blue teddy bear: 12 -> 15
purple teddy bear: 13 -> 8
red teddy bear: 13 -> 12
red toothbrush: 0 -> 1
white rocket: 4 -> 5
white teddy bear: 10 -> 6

= = =

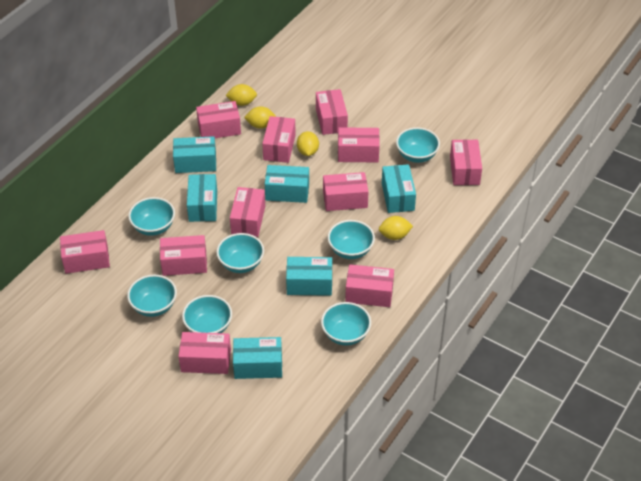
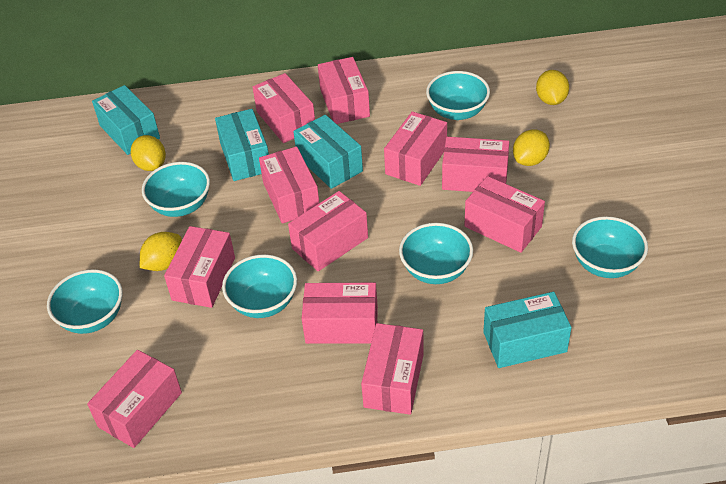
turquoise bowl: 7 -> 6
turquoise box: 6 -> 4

= = =

EXERCISE BRIEF> Begin with the line that has "red toothbrush: 0 -> 1" in the listing above and end after the line that has "white teddy bear: 10 -> 6"; output those lines exactly.

SOLUTION FOR THIS EXERCISE>
red toothbrush: 0 -> 1
white rocket: 4 -> 5
white teddy bear: 10 -> 6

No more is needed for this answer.